═══ Source records ═══

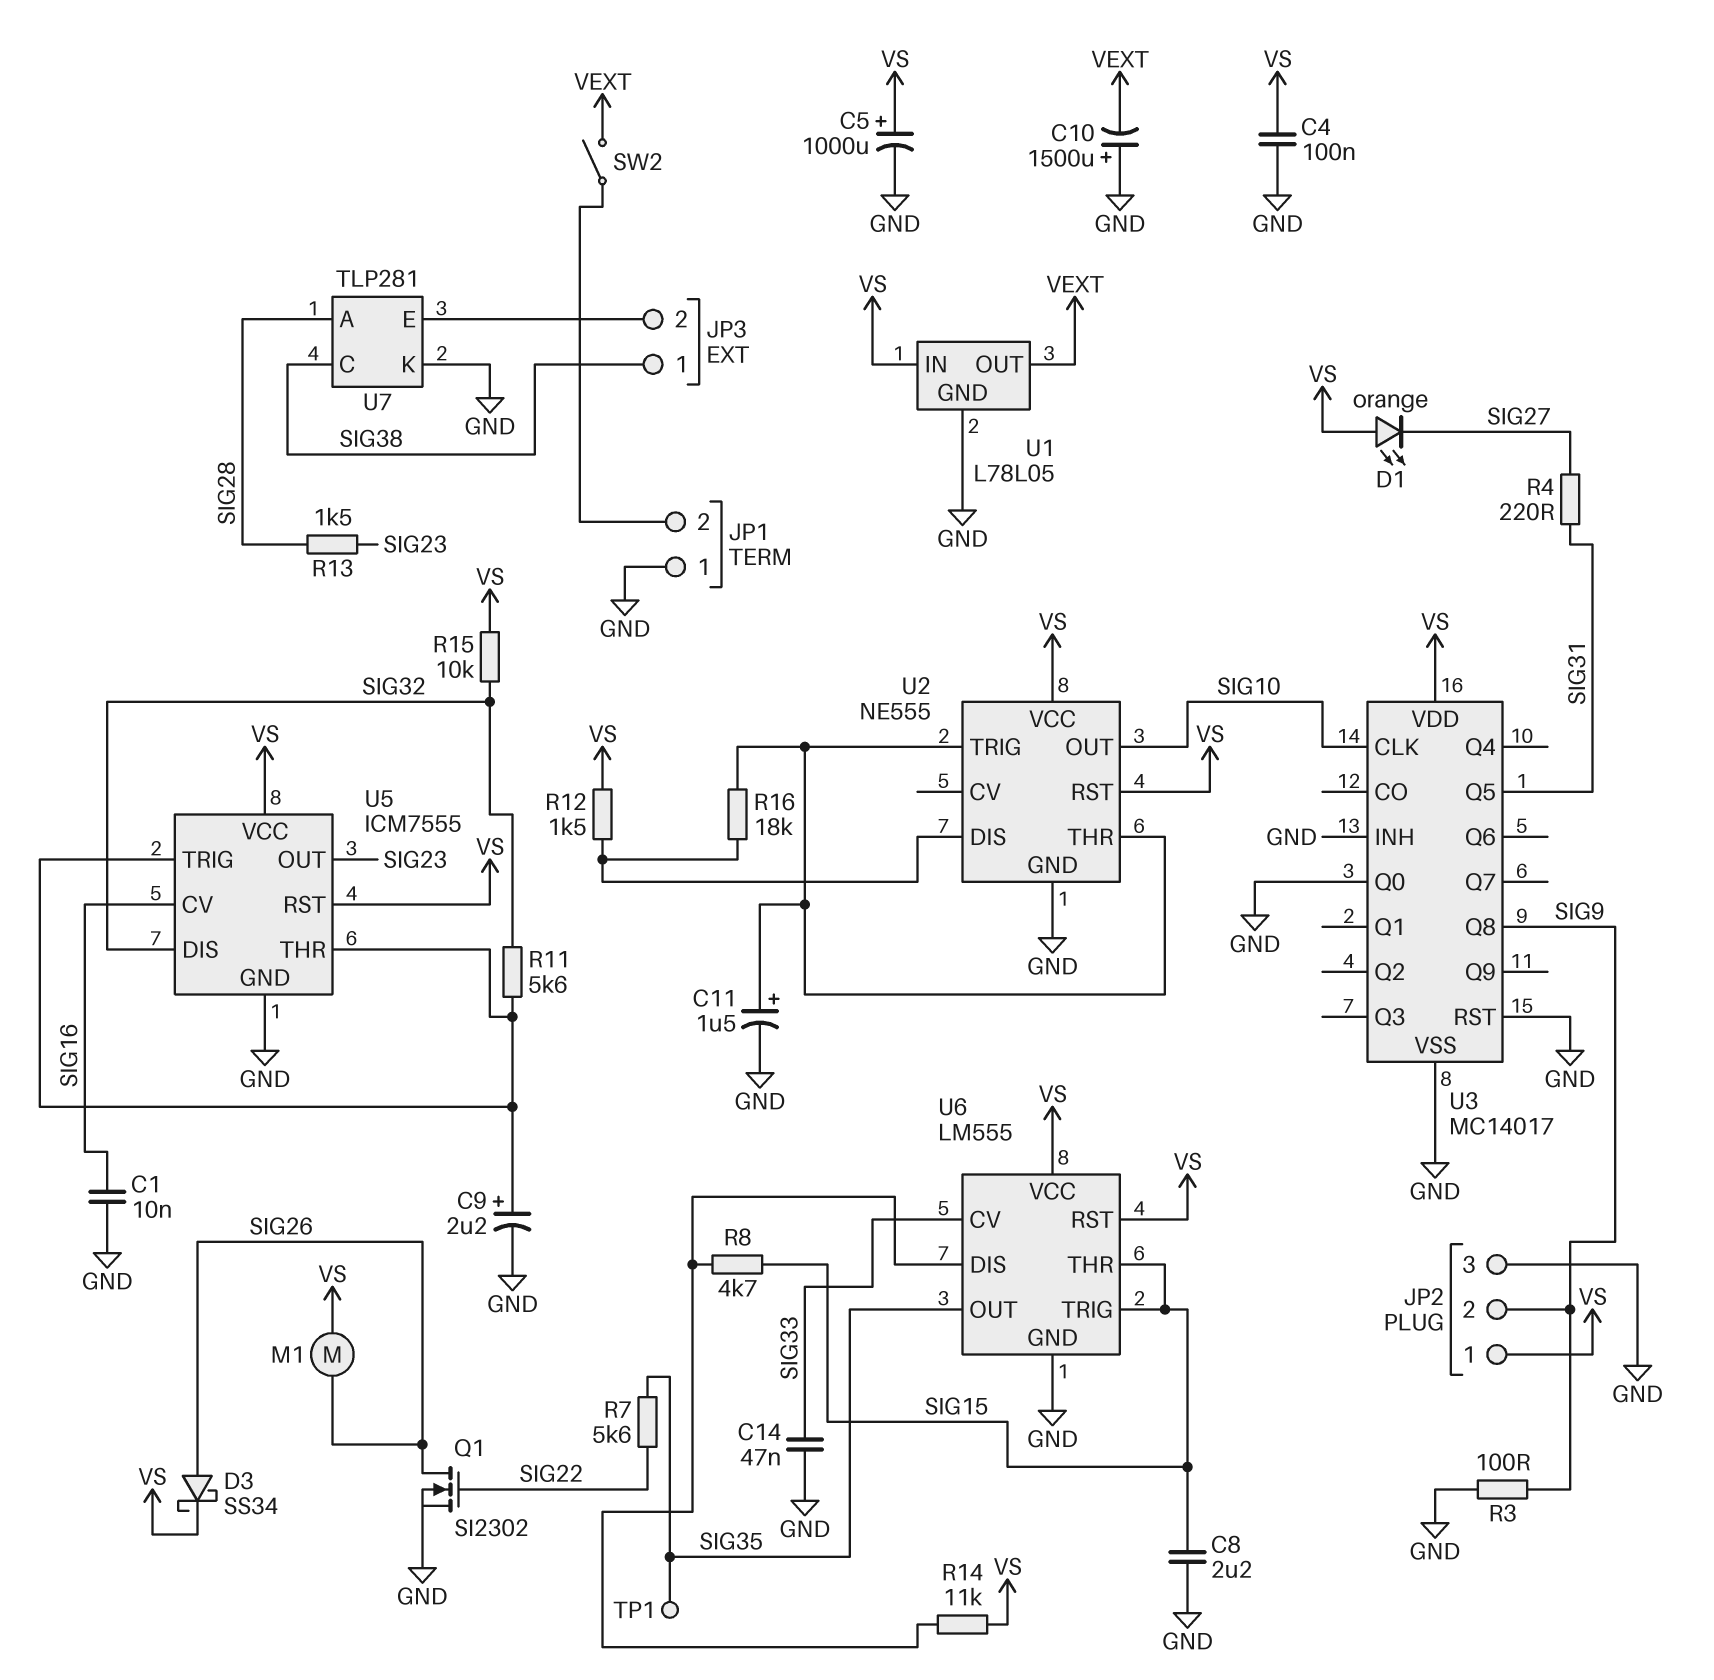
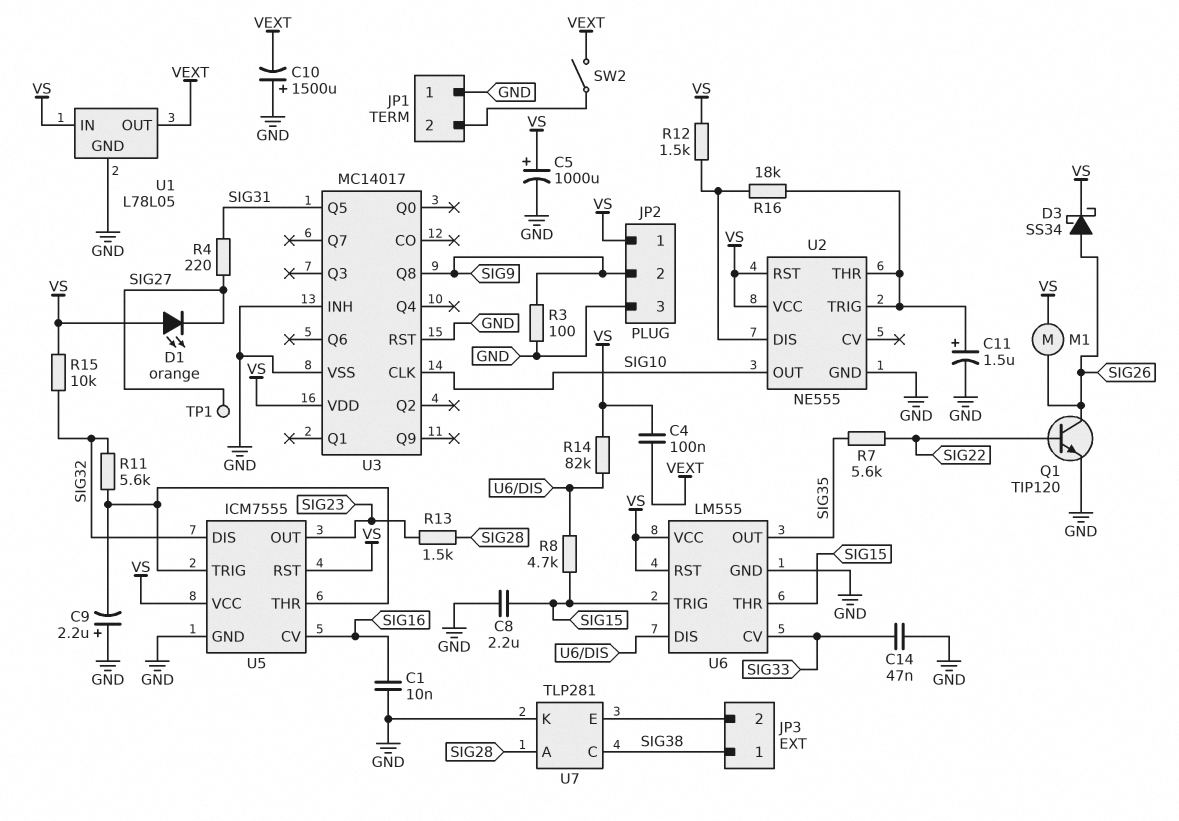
C4: 100nF (GND, VS) -> 100nF (VEXT, VS)
C9: 2.2uF (plus U5/THR, minus GND) -> 2.2uF (plus GND, minus U5/THR)
Q1: NMOS SI2302 (G SIG22, D SIG26, S GND) -> NPN TIP120 (B SIG22, C SIG26, E GND)
R14: 11k (U6/DIS, VS) -> 82k (U6/DIS, VS)
TP1: test point (SIG35) -> test point (SIG27)
U3 pin Q0: GND -> none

═══

Aim of the task -
Reproduce exactly the lines from the one with "TP1: test point (SIG35) -> test point (SIG27)" through the last line of the entries, keeping both of those lines and nothing else.

Response for this exercise -
TP1: test point (SIG35) -> test point (SIG27)
U3 pin Q0: GND -> none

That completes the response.